┌─ Extracted material

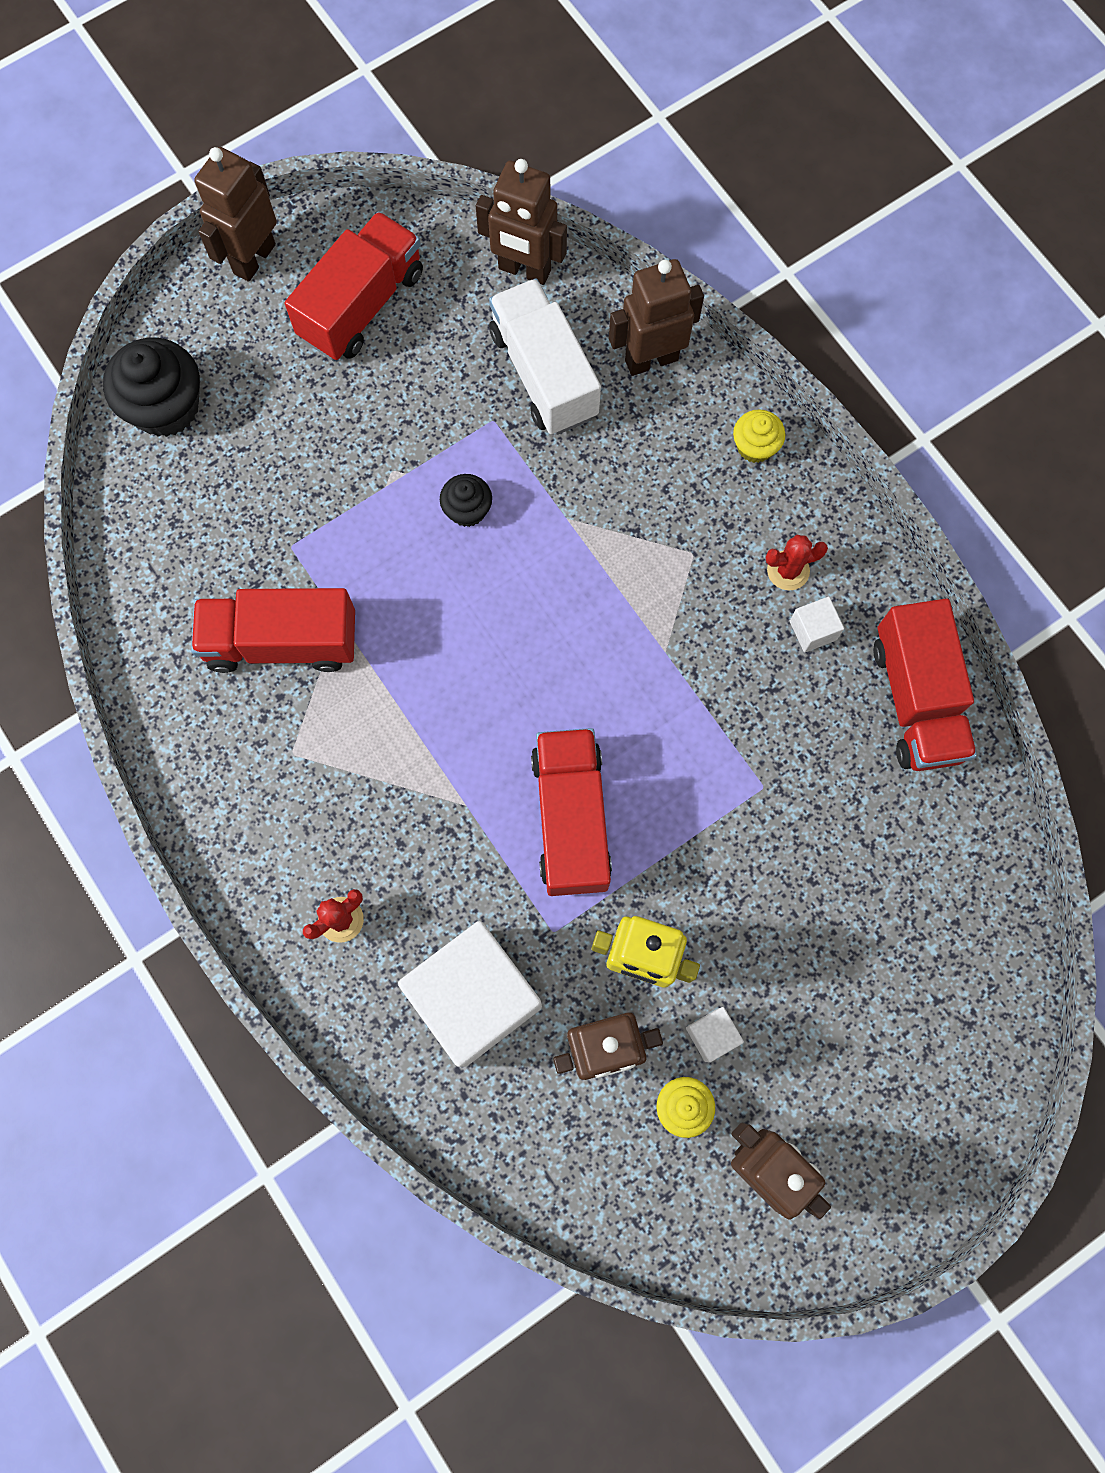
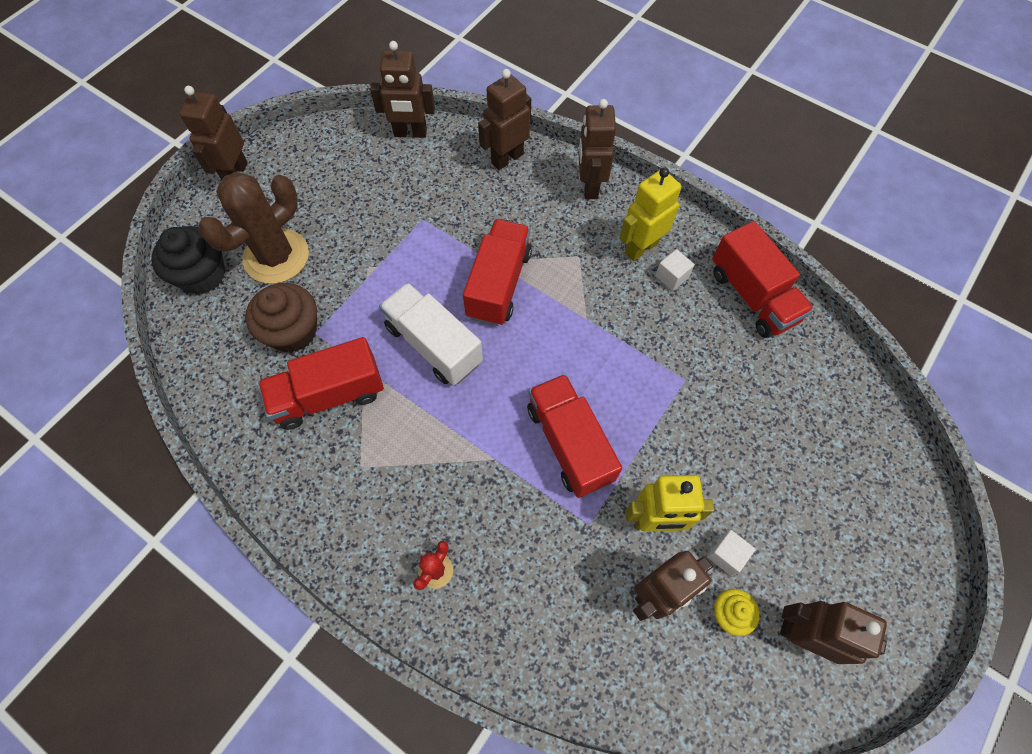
camera: 20 degrees left, 10 degrees down
(262, 534) = (293, 331): none -> brown cupcake
(272, 412) = (276, 256): none -> brown cactus
(361, 305) = (315, 180): red truck -> red truck (499, 284)
(467, 510) = (426, 275): black cupcake -> none
(475, 997) = (552, 591): white cube -> none
(544, 374) = (444, 185): white truck -> white truck (433, 345)
(755, 446) = (589, 186): yellow cupcake -> brown robot
(788, 570) = (641, 248): red cactus -> yellow robot

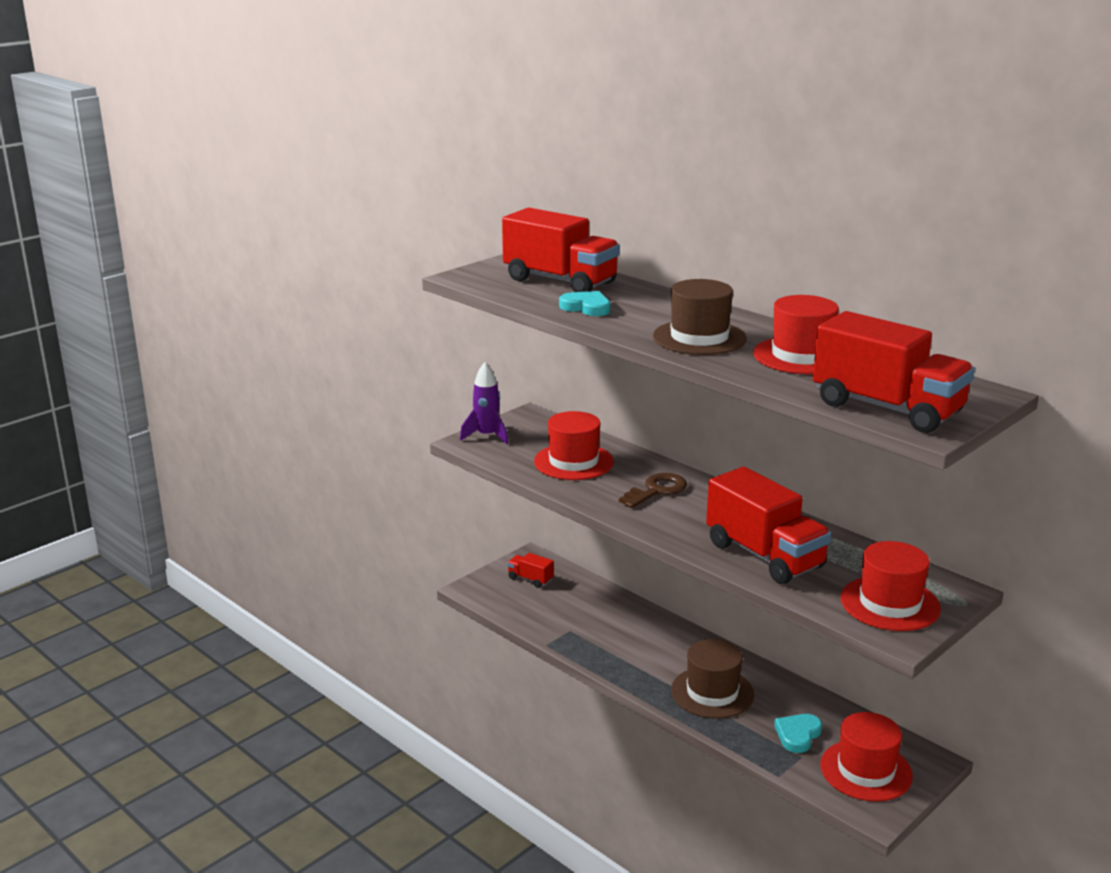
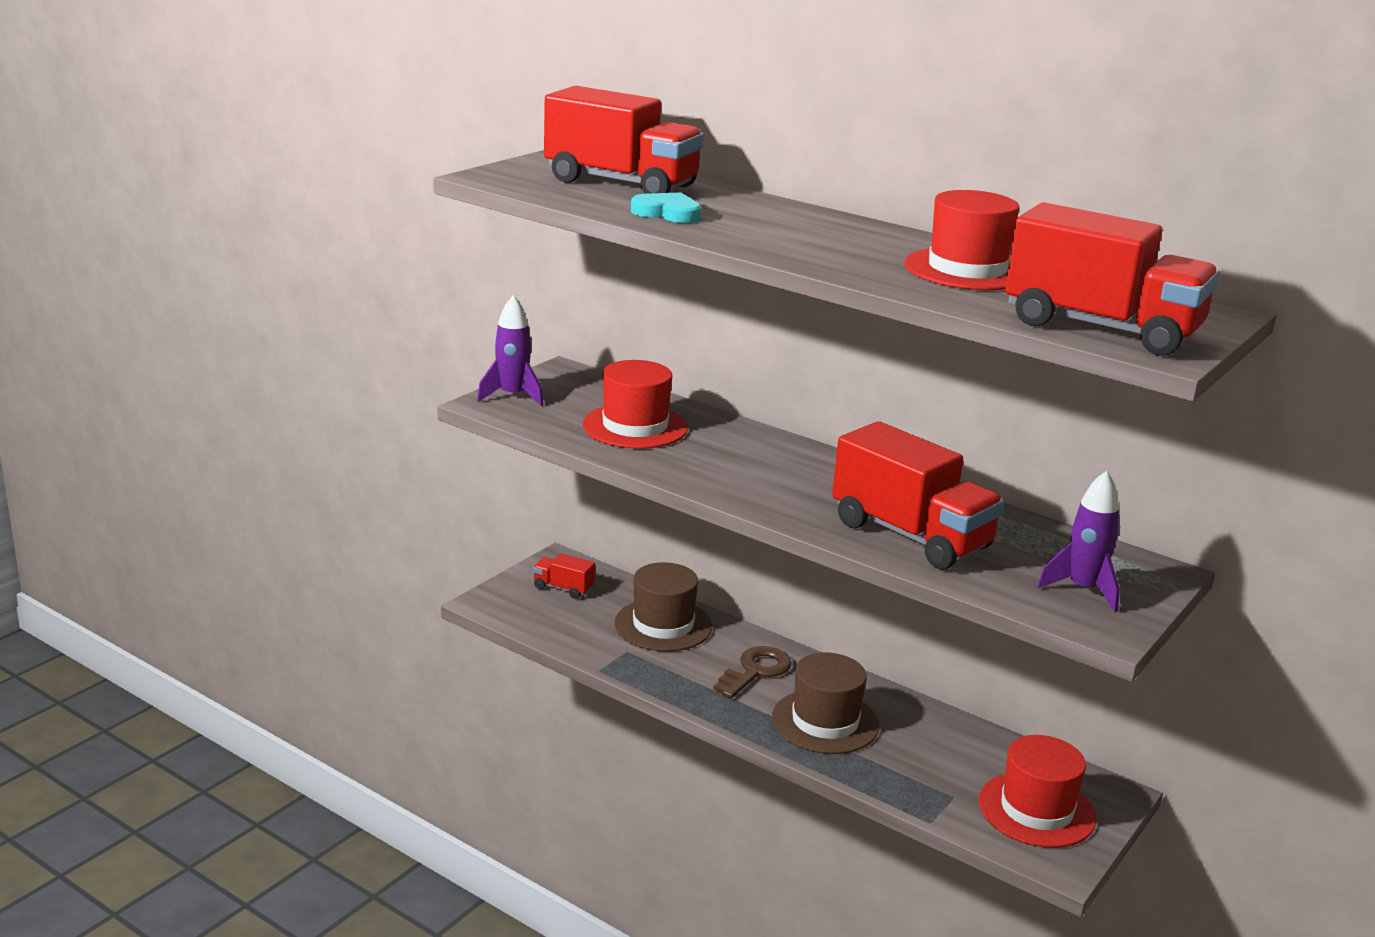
camera: 10 degrees left, 0 degrees up
(657, 490) = (752, 459): brown key -> brown key (756, 671)
(699, 338) = (828, 248): brown hat -> brown hat (663, 625)
(798, 735) = (943, 770): turquoise heart -> none
(890, 603) = (1083, 590): red hat -> purple rocket

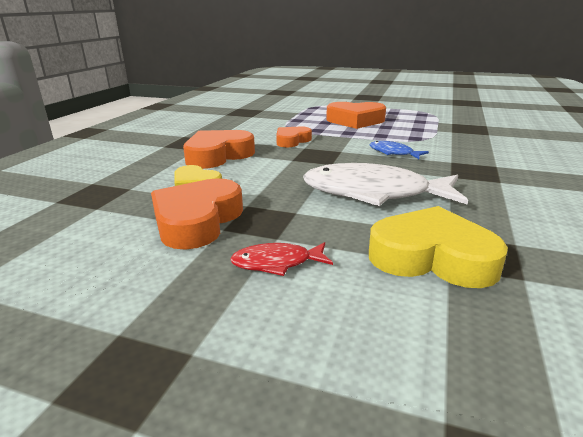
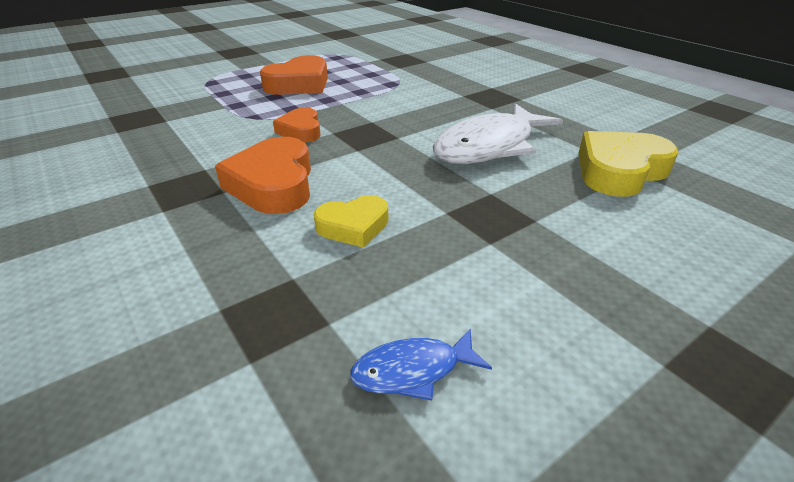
camera: 55 degrees left, 10 degrees up
(197, 221) = (454, 253): orange heart -> none
(277, 263) = (584, 236): red fish -> none
(393, 153) = (412, 105): blue fish -> blue fish (413, 370)

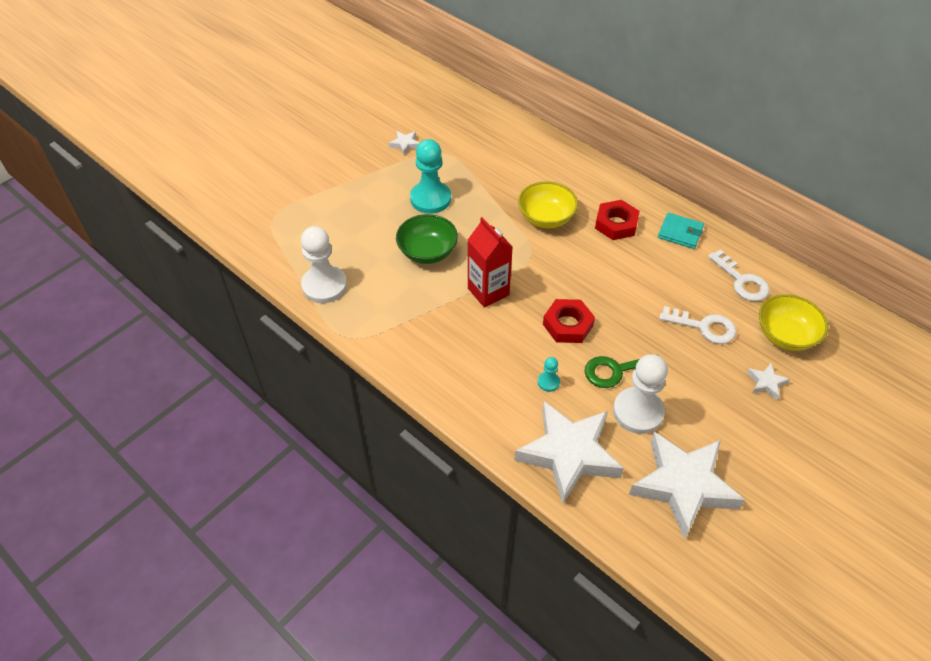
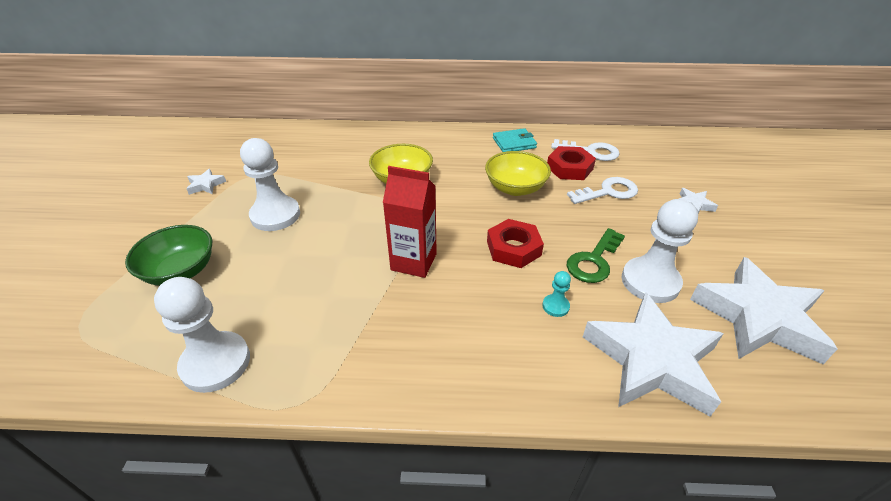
camera: 40 degrees left, 10 degrees down
(427, 252) = (316, 261): green bowl -> green bowl (180, 271)
(430, 199) = (275, 215): turquoise pawn -> white pawn
(616, 224) = (462, 158): red nut -> red nut (569, 168)
(785, 335) = (660, 169): yellow bowl -> yellow bowl (515, 188)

└─

◆ **Exercise requirements**: Set out exactly the lines from the one bearing "(616, 224) = (462, 158): red" through the end of the data, including both ends and omitting all others.

◆ **Task response**:
(616, 224) = (462, 158): red nut -> red nut (569, 168)
(785, 335) = (660, 169): yellow bowl -> yellow bowl (515, 188)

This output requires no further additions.